Object state change records:
►

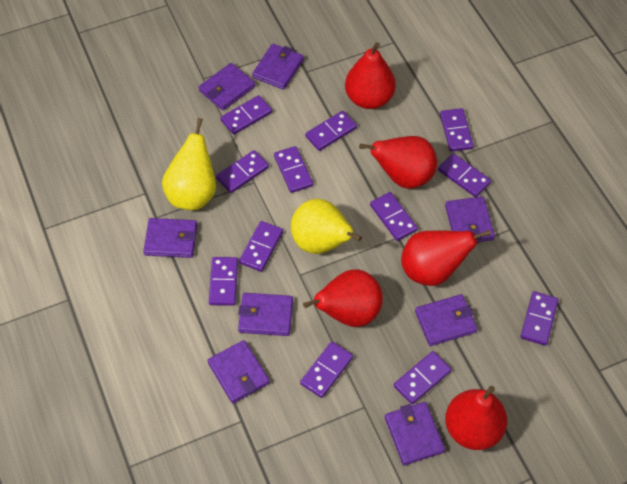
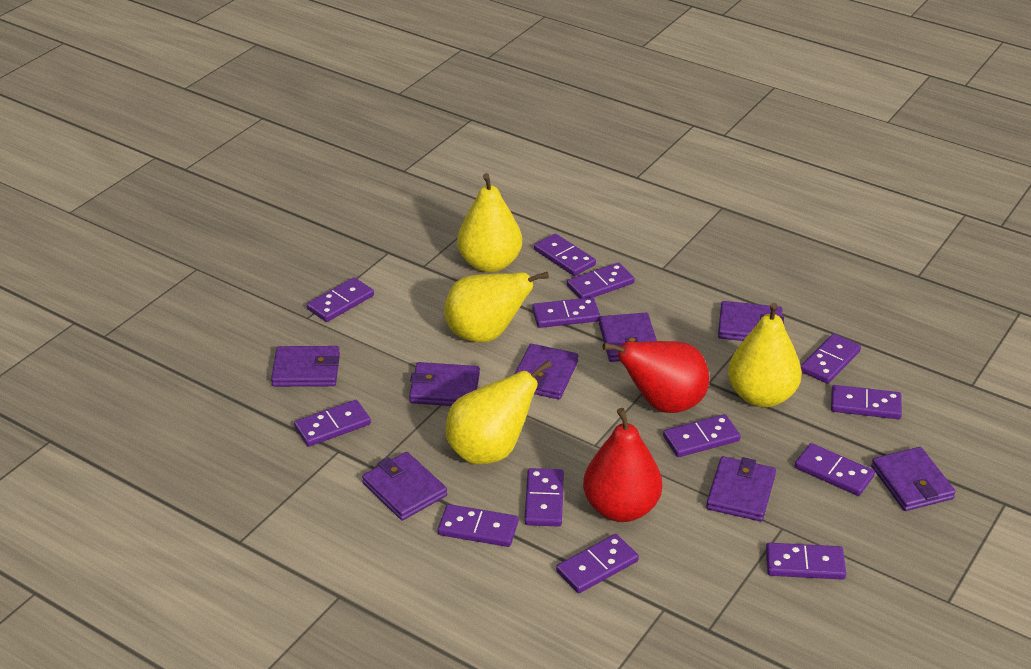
purple domino: 12 -> 13
red pear: 5 -> 2
yellow pear: 2 -> 4

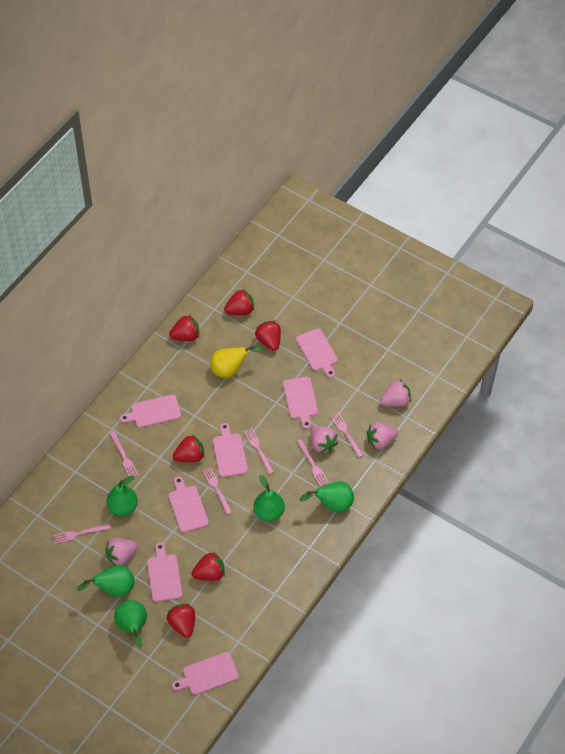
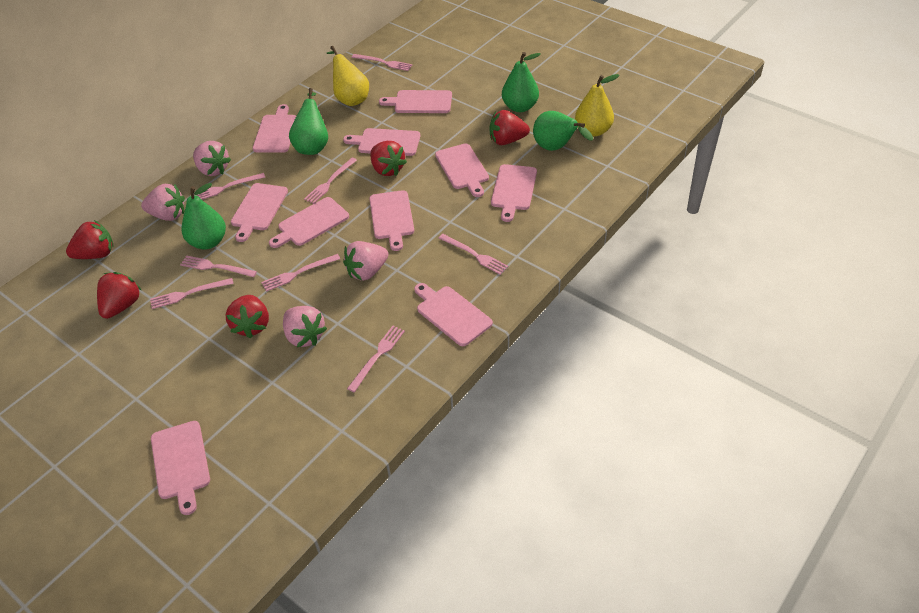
green pear: 5 -> 4
pink cutting board: 7 -> 10
pink fork: 6 -> 8
red strawberry: 6 -> 5
yellow pear: 1 -> 2

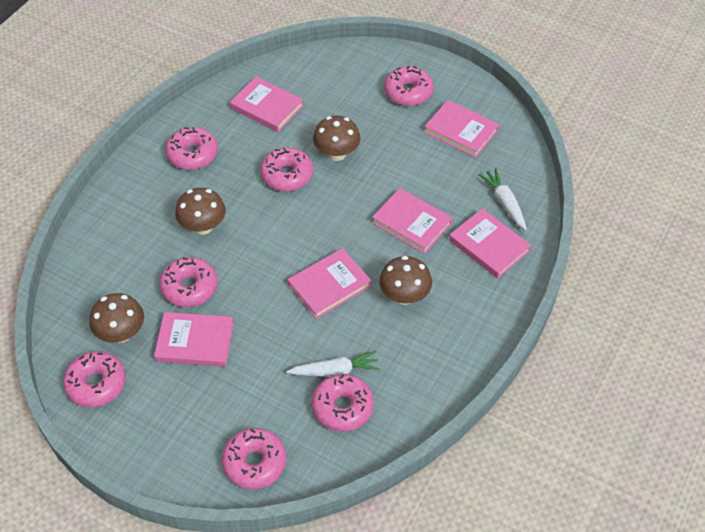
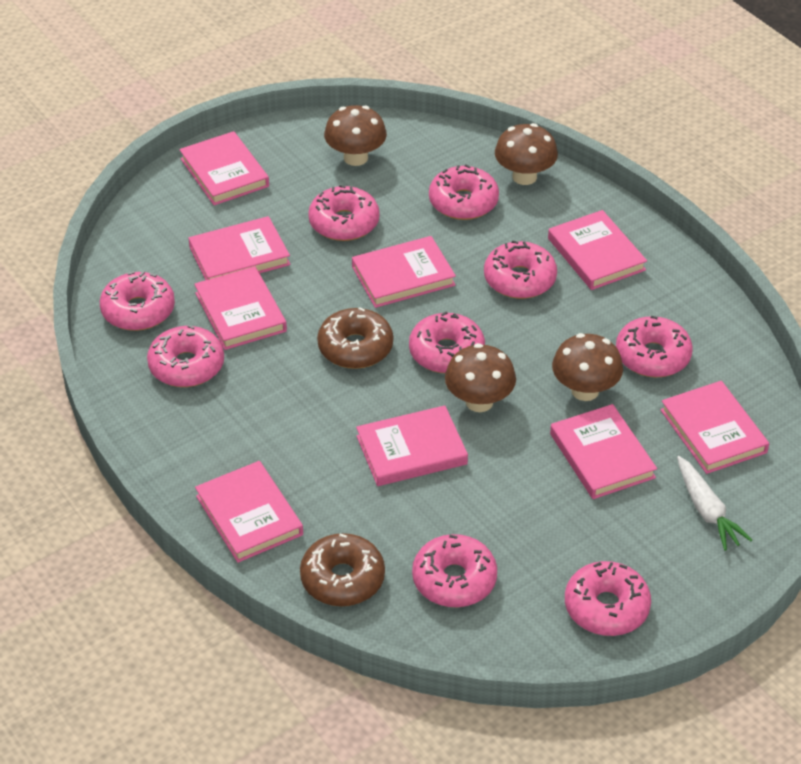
brown donut: 0 -> 2
pink book: 6 -> 9
pink donut: 7 -> 9
white carrot: 2 -> 1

◄

# YOUR GOAL:
Once the line containing "red strawberry: 6 -> 5" is found in the records above, it and every line after it up to the last must be repeated exactly, without pictures.

# OUTPUT FOR THIS TASK:
red strawberry: 6 -> 5
yellow pear: 1 -> 2

brown donut: 0 -> 2
pink book: 6 -> 9
pink donut: 7 -> 9
white carrot: 2 -> 1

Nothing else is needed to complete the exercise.